- [Exercise]: Determine the number of lines in the listing below that hold the word "teddy". Write the number alone.

········

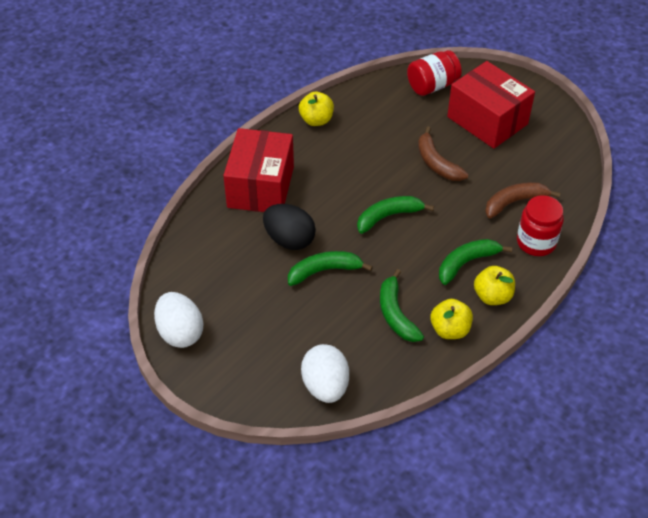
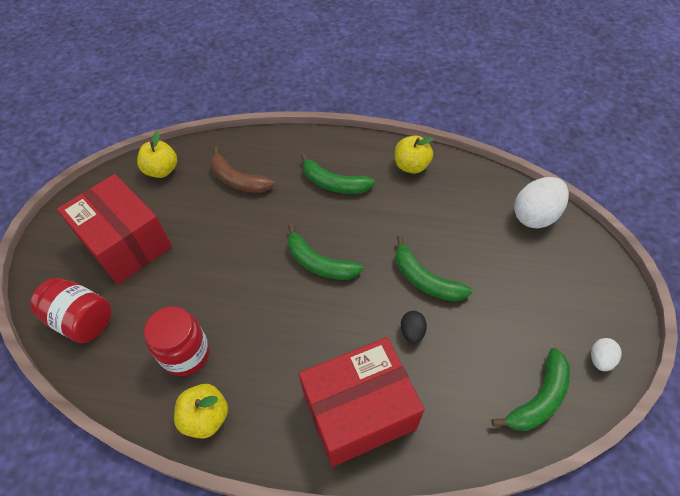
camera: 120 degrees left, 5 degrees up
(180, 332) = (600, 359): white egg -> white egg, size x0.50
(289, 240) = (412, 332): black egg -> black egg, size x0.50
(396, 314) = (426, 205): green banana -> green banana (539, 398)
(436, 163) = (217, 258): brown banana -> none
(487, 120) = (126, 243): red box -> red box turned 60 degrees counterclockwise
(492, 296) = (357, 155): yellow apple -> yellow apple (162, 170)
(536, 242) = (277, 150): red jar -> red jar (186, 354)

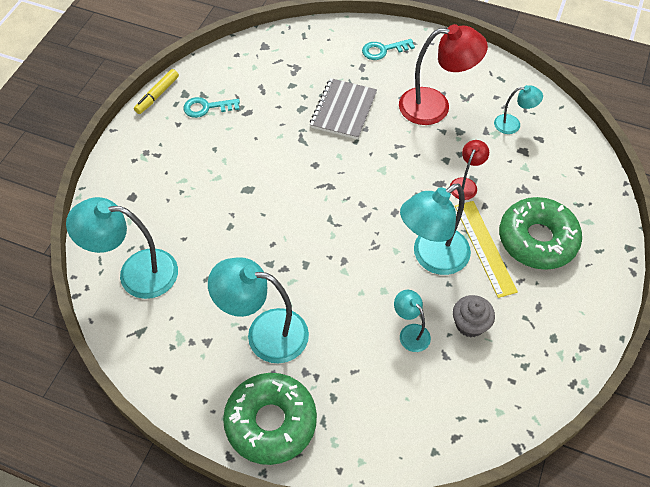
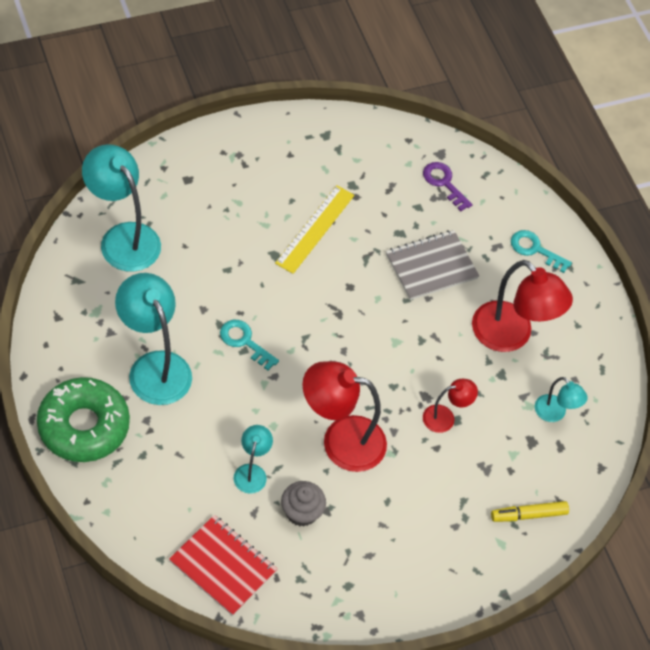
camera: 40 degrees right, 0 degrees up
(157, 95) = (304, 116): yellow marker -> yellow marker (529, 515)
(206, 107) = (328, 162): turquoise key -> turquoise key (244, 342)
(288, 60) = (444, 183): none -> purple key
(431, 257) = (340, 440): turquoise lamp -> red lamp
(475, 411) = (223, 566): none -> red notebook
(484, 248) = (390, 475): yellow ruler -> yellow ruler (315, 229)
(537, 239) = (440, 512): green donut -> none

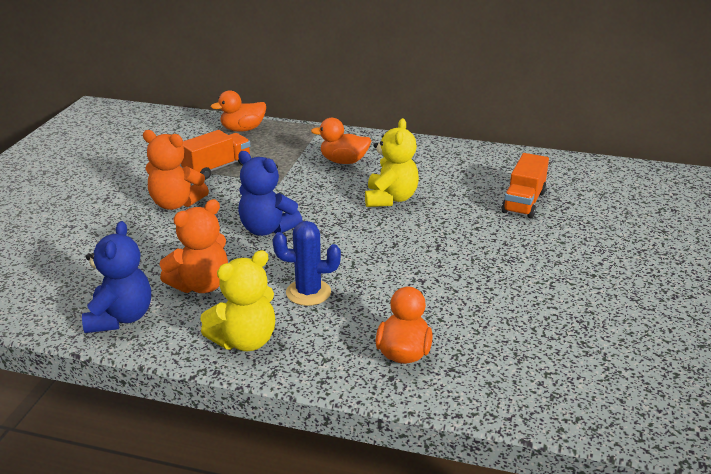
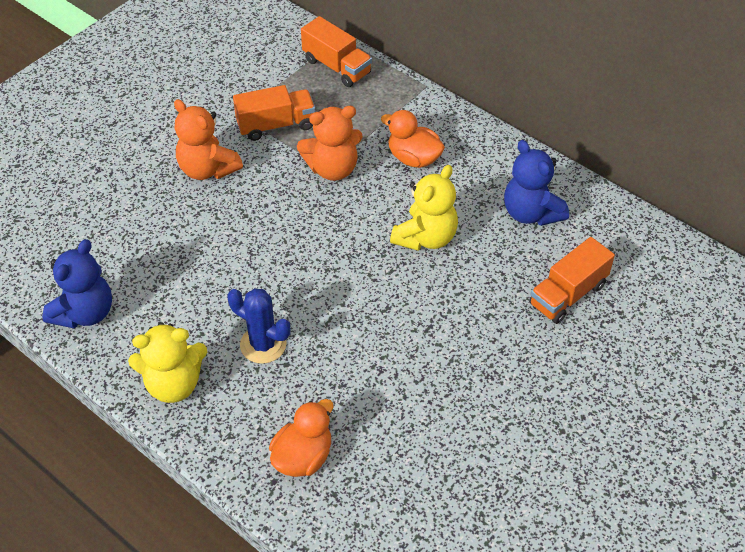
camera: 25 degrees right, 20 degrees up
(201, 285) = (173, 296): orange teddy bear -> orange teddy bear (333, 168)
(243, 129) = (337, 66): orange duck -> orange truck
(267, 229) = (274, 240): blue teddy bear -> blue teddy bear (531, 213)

········

- [Problem solution]: 2